● **AIM OF THE TASK**
Copy every line of the entries that has the string "round" in it.

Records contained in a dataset
____________________
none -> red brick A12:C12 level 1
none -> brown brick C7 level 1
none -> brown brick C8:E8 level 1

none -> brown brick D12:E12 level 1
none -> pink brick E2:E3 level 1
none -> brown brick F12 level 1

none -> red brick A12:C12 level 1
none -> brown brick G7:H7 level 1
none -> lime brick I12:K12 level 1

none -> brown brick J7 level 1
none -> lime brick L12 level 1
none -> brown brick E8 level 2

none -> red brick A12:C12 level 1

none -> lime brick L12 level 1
____________________
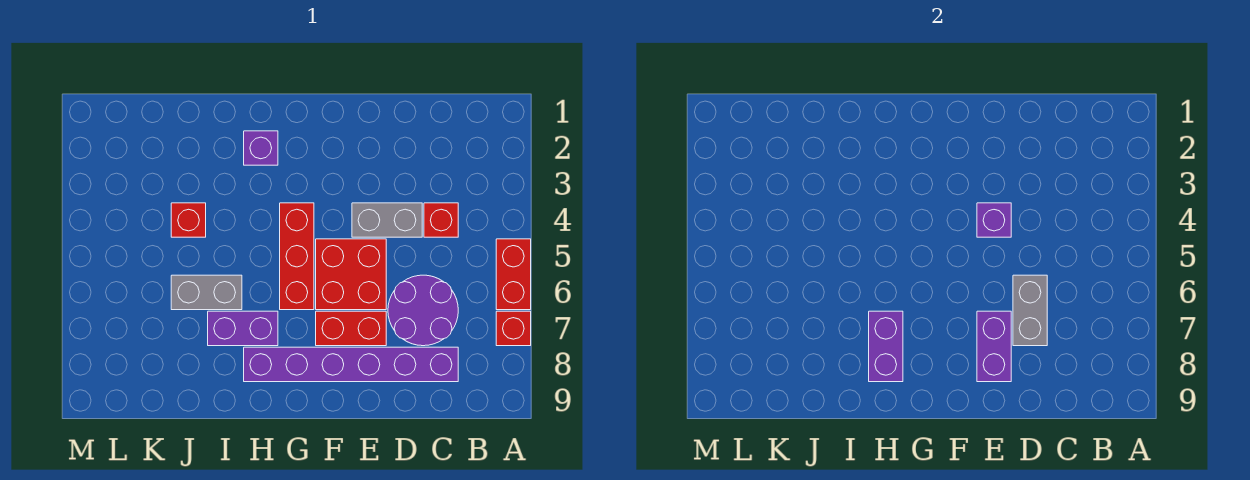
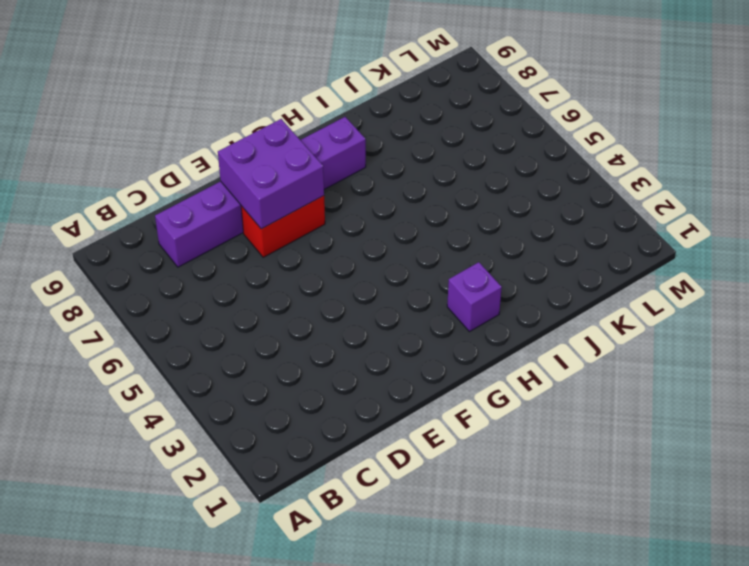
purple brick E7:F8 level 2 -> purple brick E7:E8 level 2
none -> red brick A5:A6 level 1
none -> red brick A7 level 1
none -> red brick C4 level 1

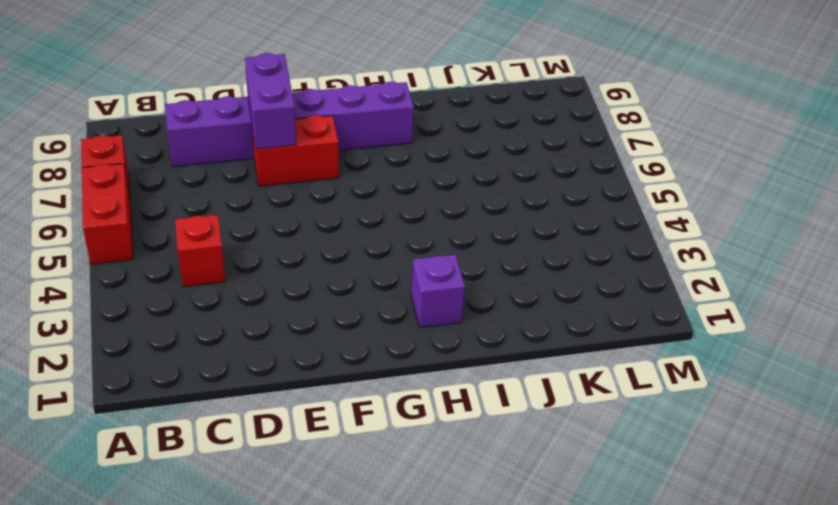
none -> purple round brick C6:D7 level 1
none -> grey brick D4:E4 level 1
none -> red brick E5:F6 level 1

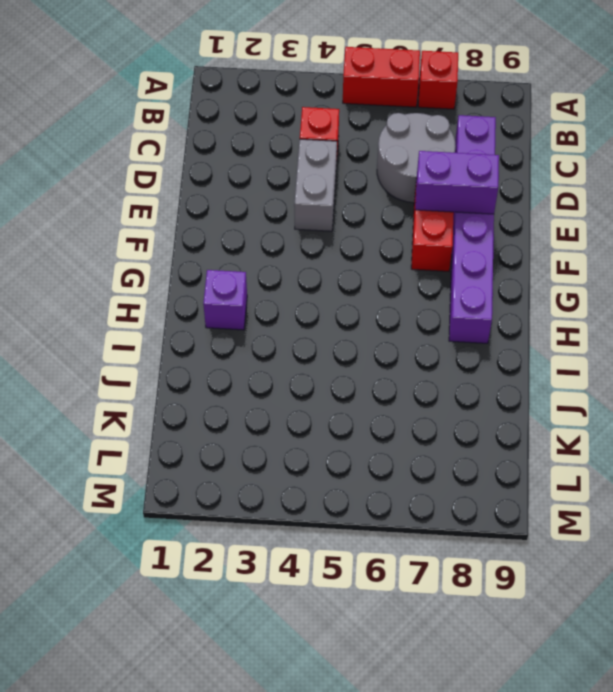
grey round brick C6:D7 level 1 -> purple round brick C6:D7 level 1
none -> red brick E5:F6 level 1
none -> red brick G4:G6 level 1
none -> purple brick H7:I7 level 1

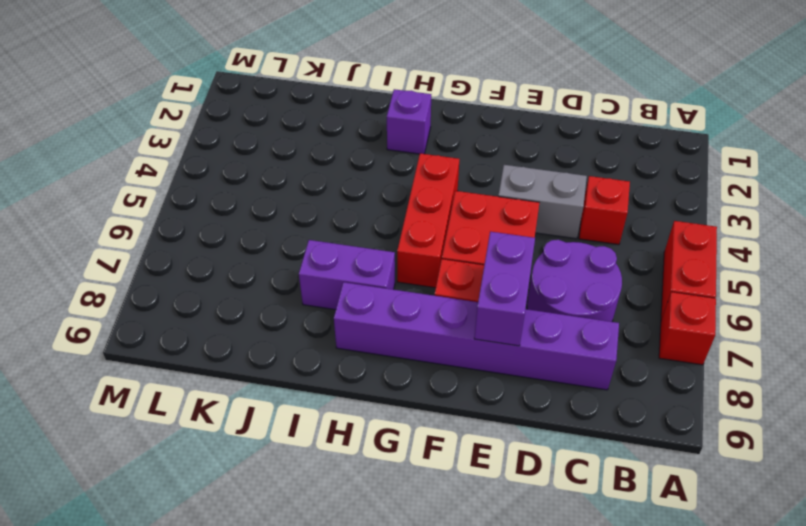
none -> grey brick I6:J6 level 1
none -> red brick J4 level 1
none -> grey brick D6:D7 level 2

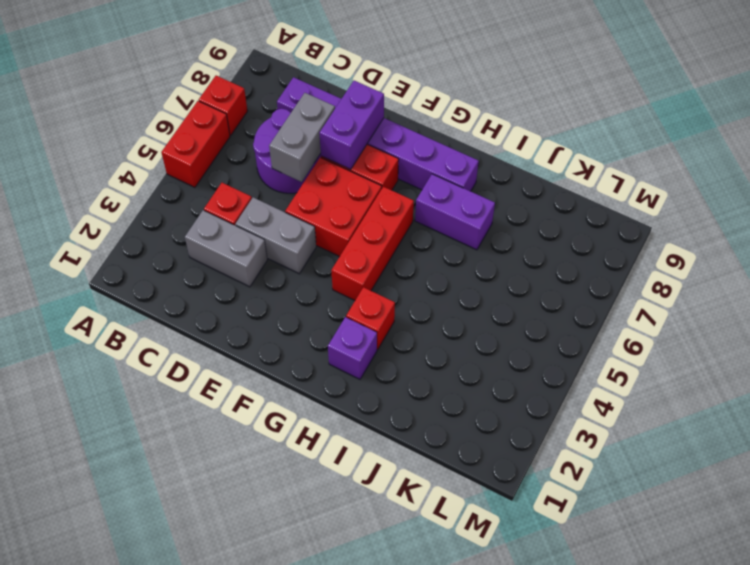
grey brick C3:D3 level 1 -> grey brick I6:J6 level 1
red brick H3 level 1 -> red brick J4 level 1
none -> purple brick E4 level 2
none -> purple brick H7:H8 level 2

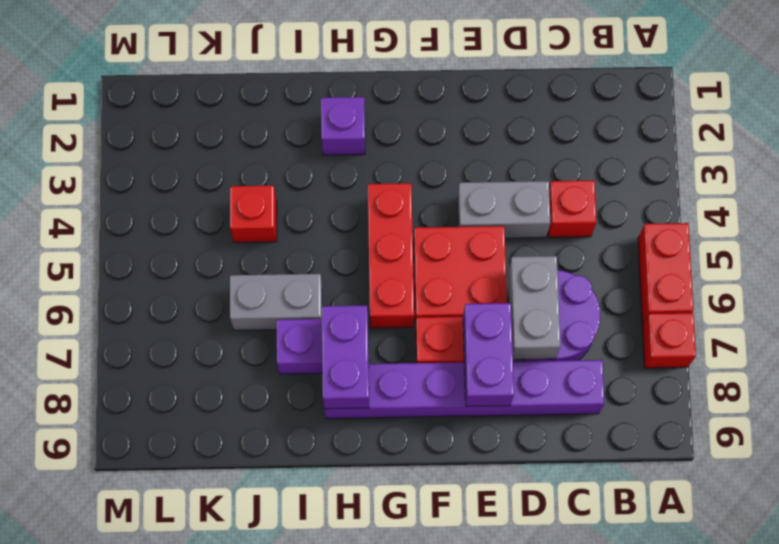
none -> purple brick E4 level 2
____________________
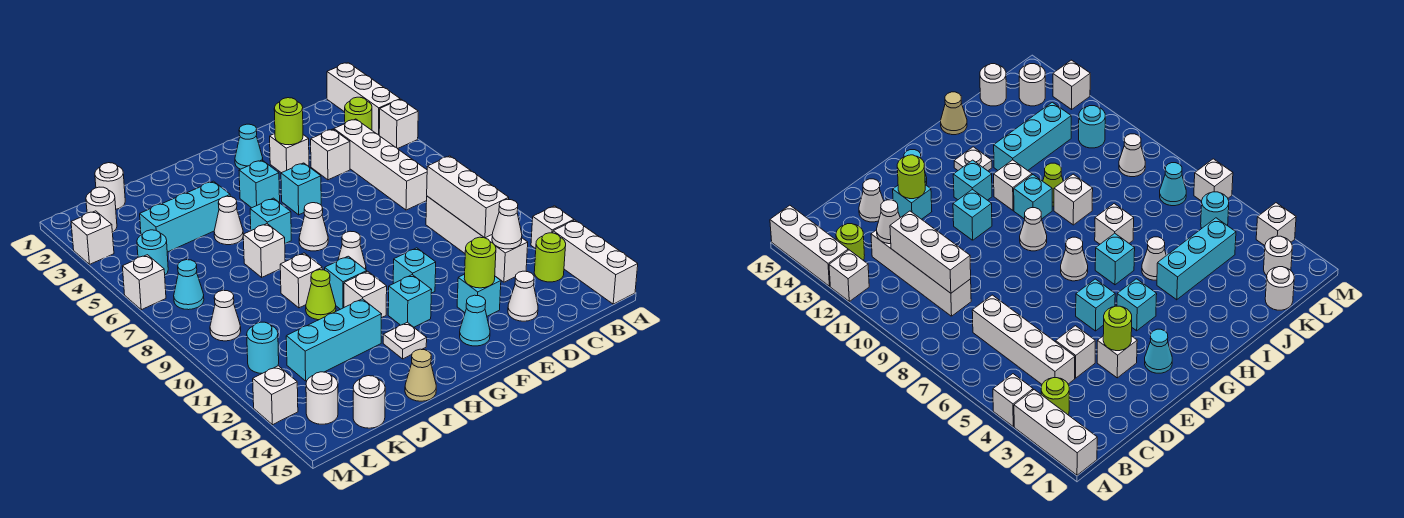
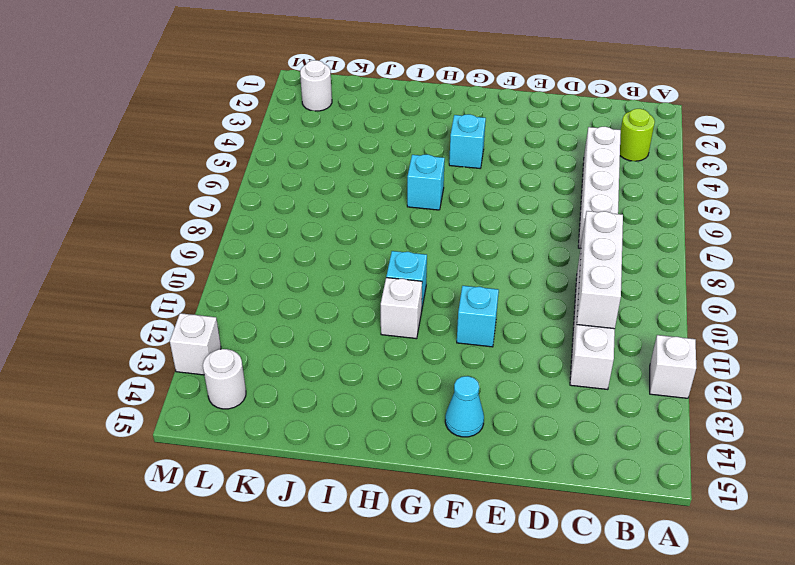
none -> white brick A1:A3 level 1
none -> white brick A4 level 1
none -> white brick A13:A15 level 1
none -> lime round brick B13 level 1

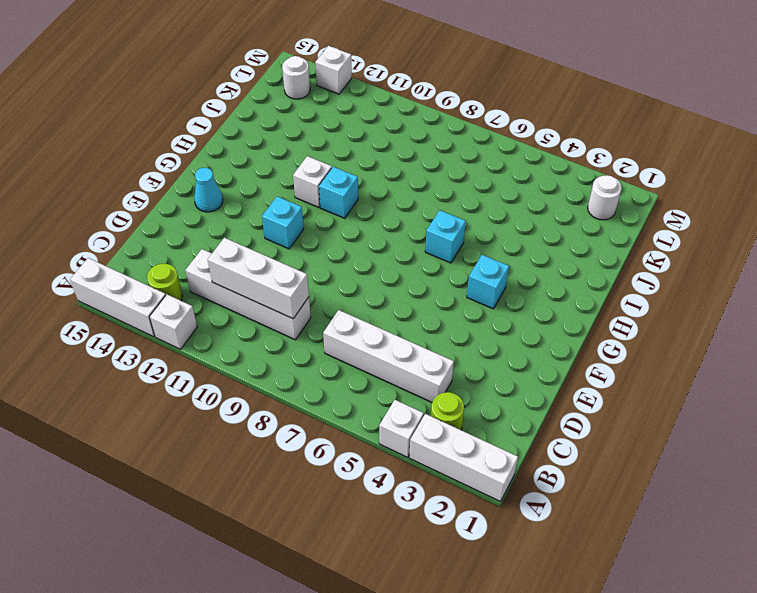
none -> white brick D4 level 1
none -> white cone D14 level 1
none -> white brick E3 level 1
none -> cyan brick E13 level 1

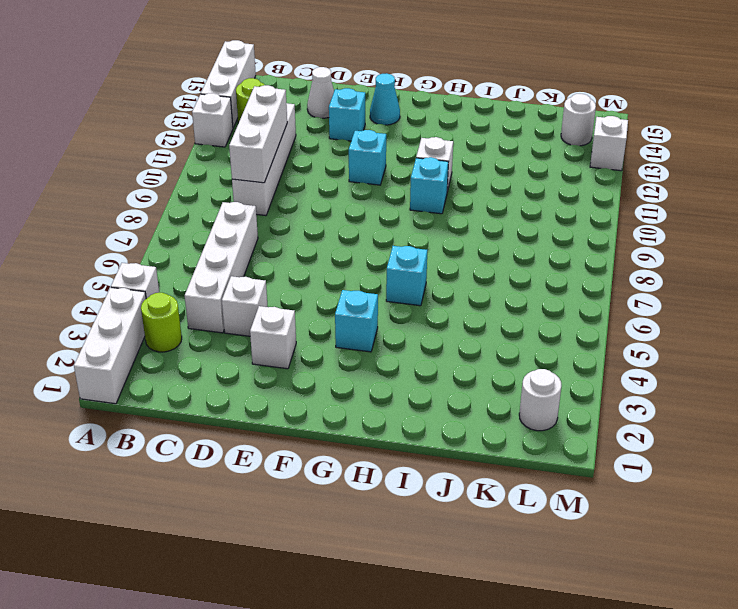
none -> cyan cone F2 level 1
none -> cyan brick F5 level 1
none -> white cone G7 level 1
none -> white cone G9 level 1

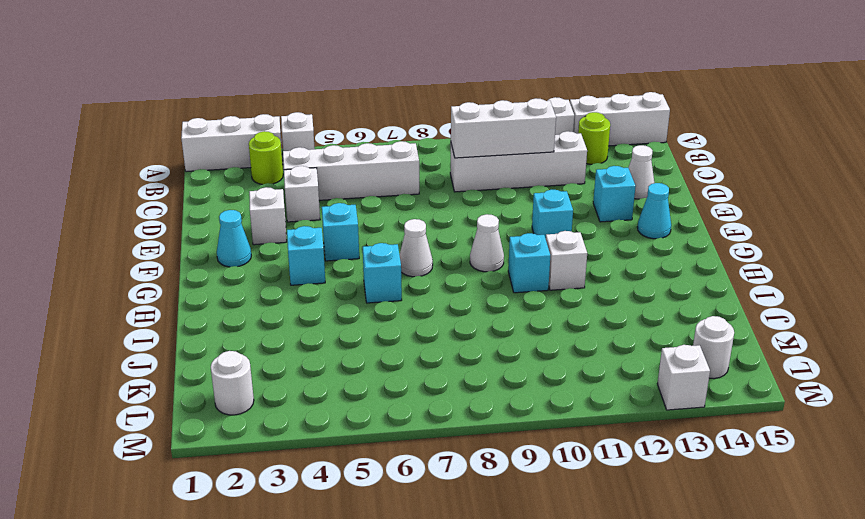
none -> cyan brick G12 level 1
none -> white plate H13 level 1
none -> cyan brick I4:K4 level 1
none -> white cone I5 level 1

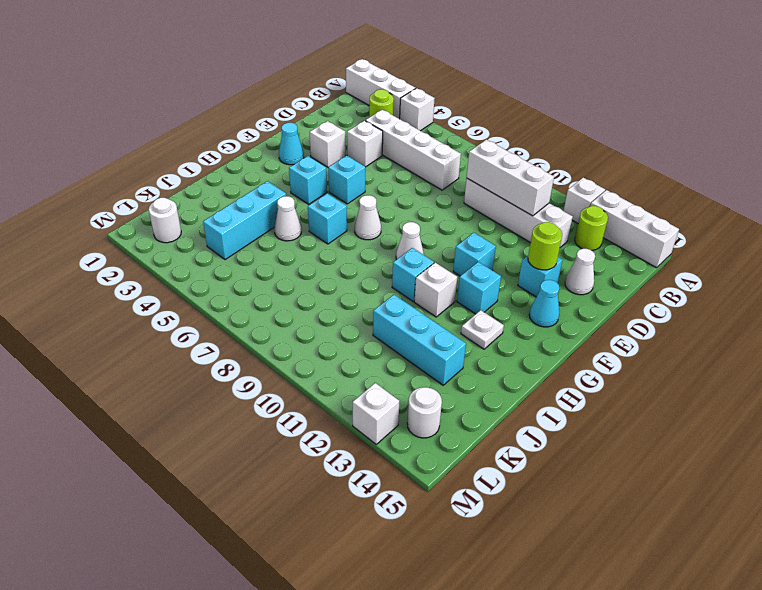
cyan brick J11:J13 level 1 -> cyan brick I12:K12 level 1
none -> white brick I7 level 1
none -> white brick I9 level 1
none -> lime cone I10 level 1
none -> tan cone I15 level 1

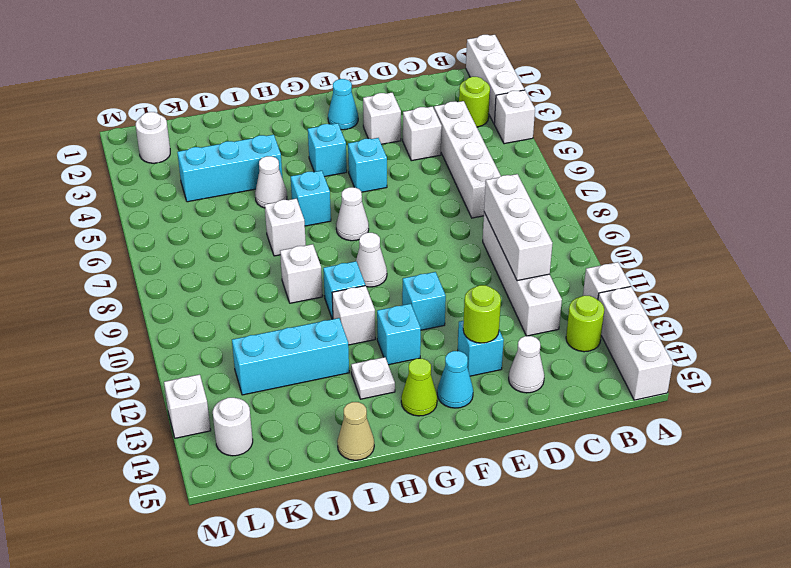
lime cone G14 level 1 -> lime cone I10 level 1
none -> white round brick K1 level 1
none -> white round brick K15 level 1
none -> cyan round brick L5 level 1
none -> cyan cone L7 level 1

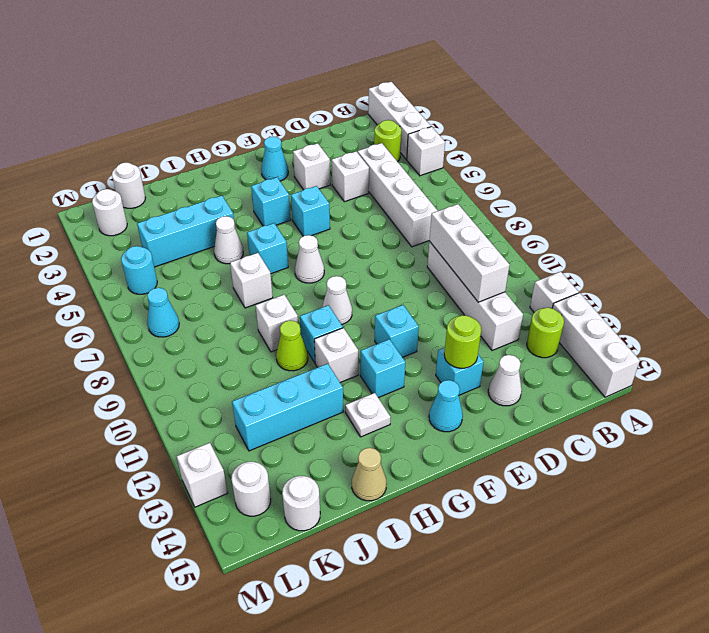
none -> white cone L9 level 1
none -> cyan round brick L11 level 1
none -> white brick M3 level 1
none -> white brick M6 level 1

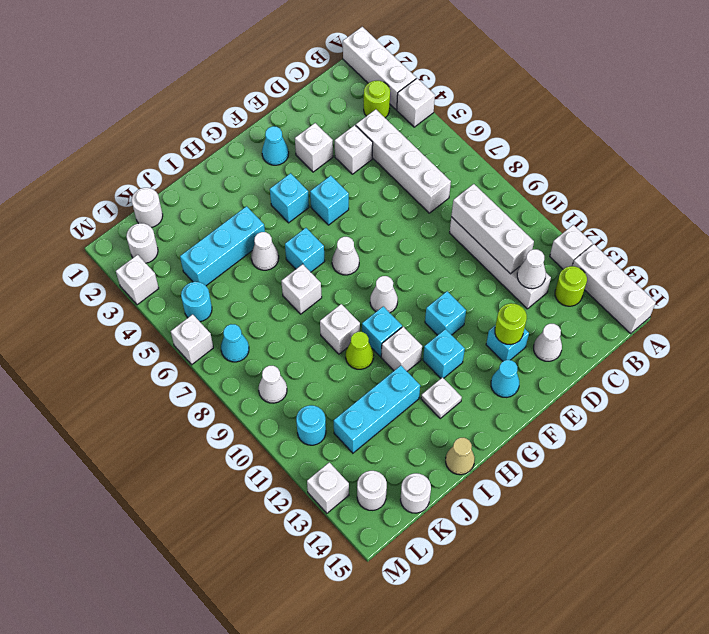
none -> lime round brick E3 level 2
____________________
● **SOLUTION TO THIS TASK**
none -> purple round brick C6:D7 level 1
grey round brick C6:D7 level 1 -> purple round brick C6:D7 level 1
none -> lime round brick B13 level 1
none -> white round brick K1 level 1
none -> white round brick K15 level 1
none -> cyan round brick L5 level 1
none -> cyan round brick L11 level 1
none -> lime round brick E3 level 2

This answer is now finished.